- Opening Delimiter -

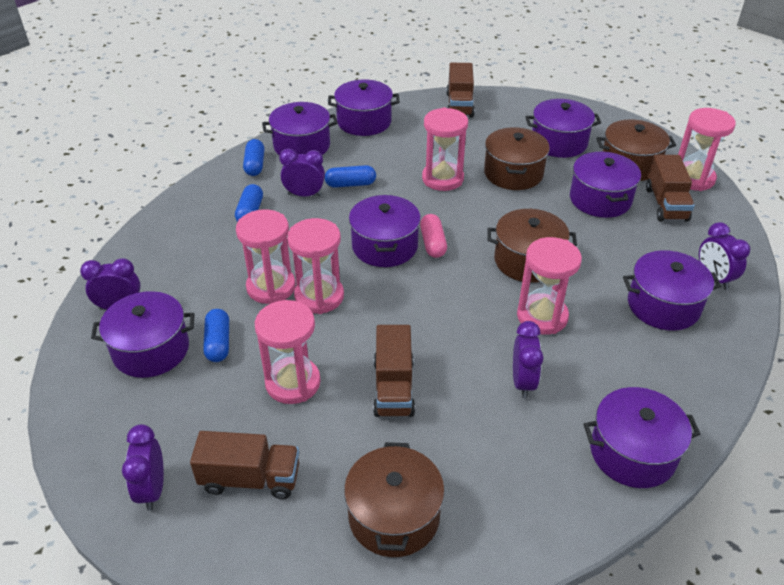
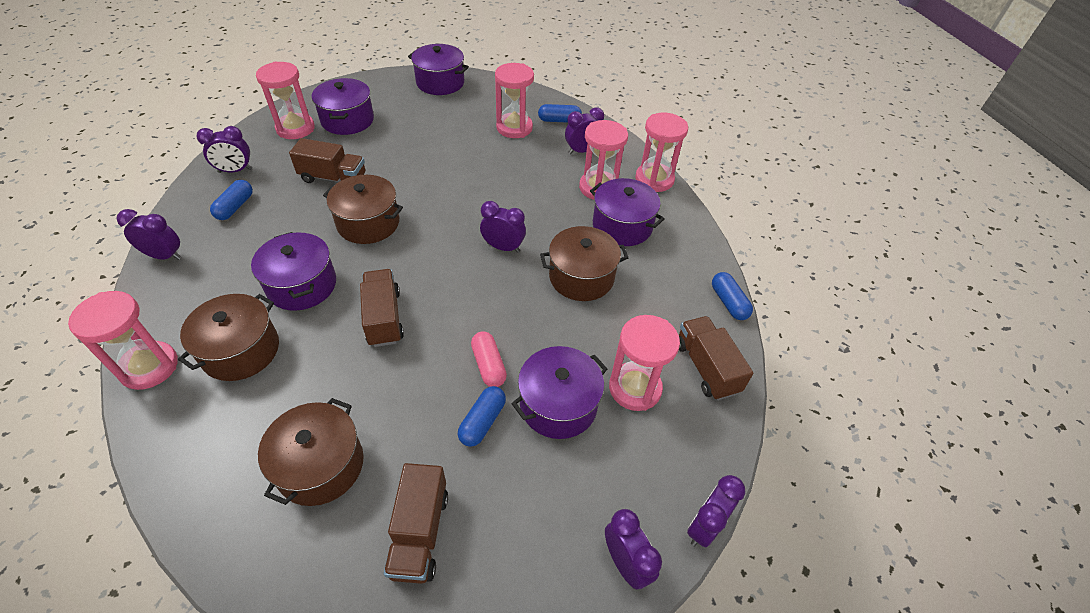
purple clock: 5 -> 6
purple pot: 8 -> 5

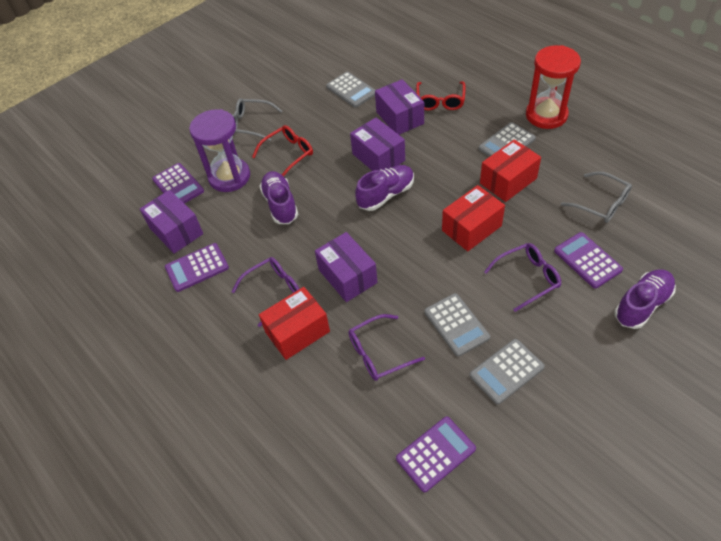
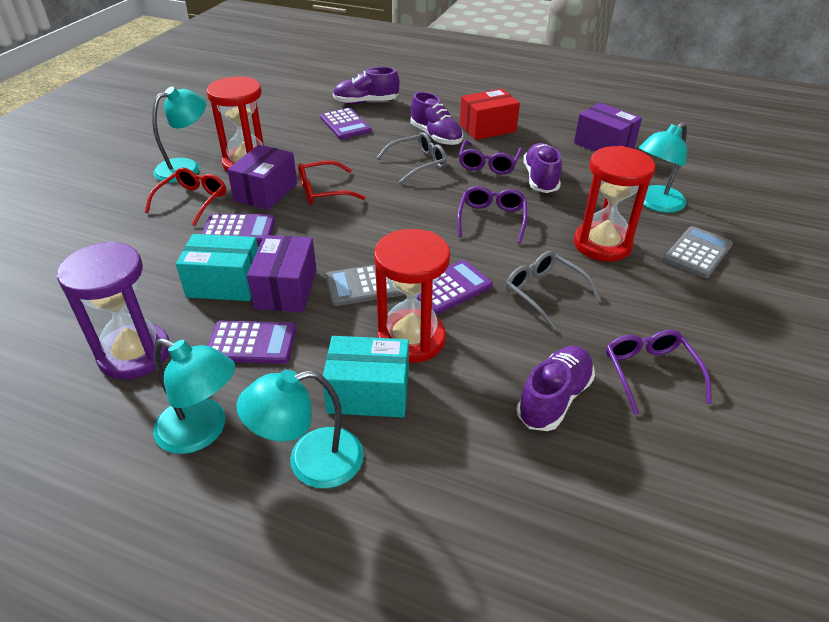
grey calculator: 4 -> 2
purple box: 4 -> 3
purple shoe: 3 -> 4
red box: 3 -> 1
red hourglass: 1 -> 3
turquoise box: 0 -> 2
turquoise lamp: 0 -> 4

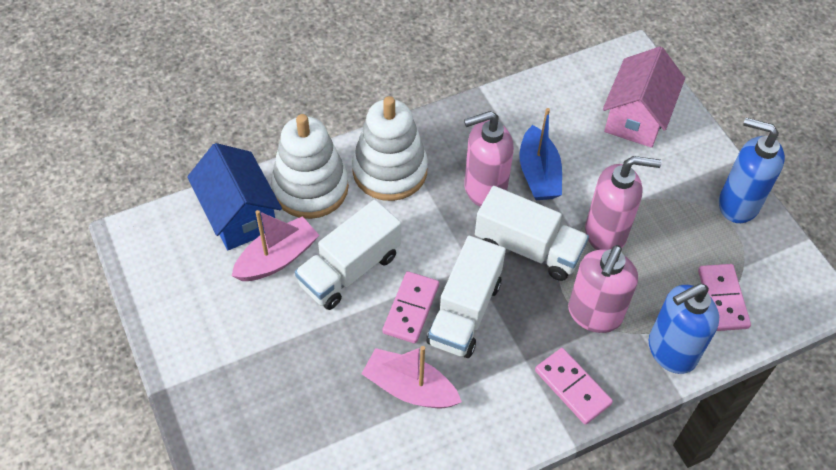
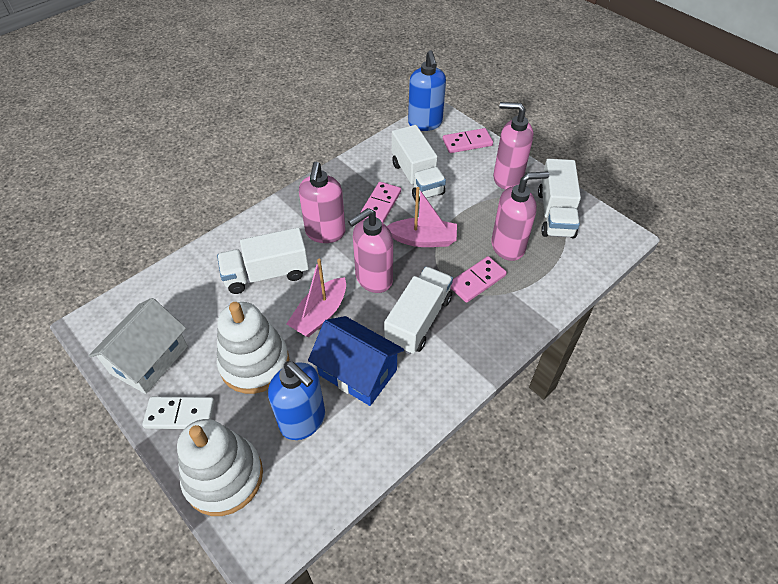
blue boat: 1 -> 0
pink house: 1 -> 0
pink soap dispenser: 3 -> 4
white domino: 0 -> 1
white house: 0 -> 1
white truck: 3 -> 4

- Closing Delimiter -

▶ **Task description**
Pictures aside, print every line of the material exactly.

▶ **Reply to the task**
purple clock: 5 -> 6
purple pot: 8 -> 5

grey calculator: 4 -> 2
purple box: 4 -> 3
purple shoe: 3 -> 4
red box: 3 -> 1
red hourglass: 1 -> 3
turquoise box: 0 -> 2
turquoise lamp: 0 -> 4

blue boat: 1 -> 0
pink house: 1 -> 0
pink soap dispenser: 3 -> 4
white domino: 0 -> 1
white house: 0 -> 1
white truck: 3 -> 4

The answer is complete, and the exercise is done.